● Your goal: Return each record unchanged and drop the images.

● Source data:
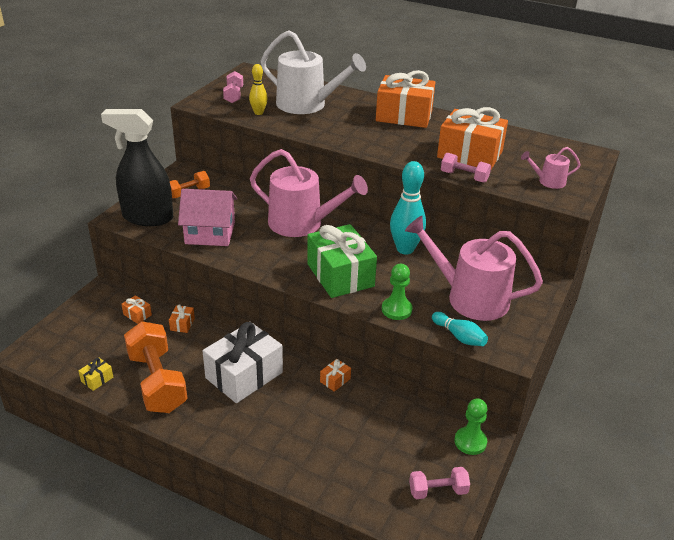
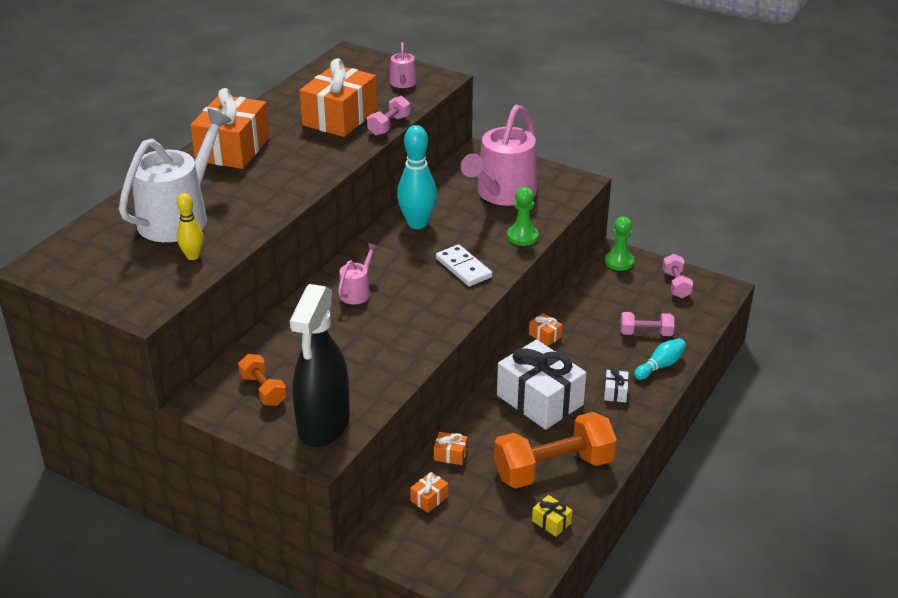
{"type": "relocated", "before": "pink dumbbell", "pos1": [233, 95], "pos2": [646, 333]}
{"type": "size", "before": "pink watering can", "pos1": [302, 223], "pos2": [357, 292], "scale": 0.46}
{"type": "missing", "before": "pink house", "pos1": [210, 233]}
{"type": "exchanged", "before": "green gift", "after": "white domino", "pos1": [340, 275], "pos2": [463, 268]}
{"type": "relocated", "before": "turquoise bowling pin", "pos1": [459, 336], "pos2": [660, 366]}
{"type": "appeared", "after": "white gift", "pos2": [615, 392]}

● Worked solution:
{"type": "relocated", "before": "pink dumbbell", "pos1": [233, 95], "pos2": [646, 333]}
{"type": "size", "before": "pink watering can", "pos1": [302, 223], "pos2": [357, 292], "scale": 0.46}
{"type": "missing", "before": "pink house", "pos1": [210, 233]}
{"type": "exchanged", "before": "green gift", "after": "white domino", "pos1": [340, 275], "pos2": [463, 268]}
{"type": "relocated", "before": "turquoise bowling pin", "pos1": [459, 336], "pos2": [660, 366]}
{"type": "appeared", "after": "white gift", "pos2": [615, 392]}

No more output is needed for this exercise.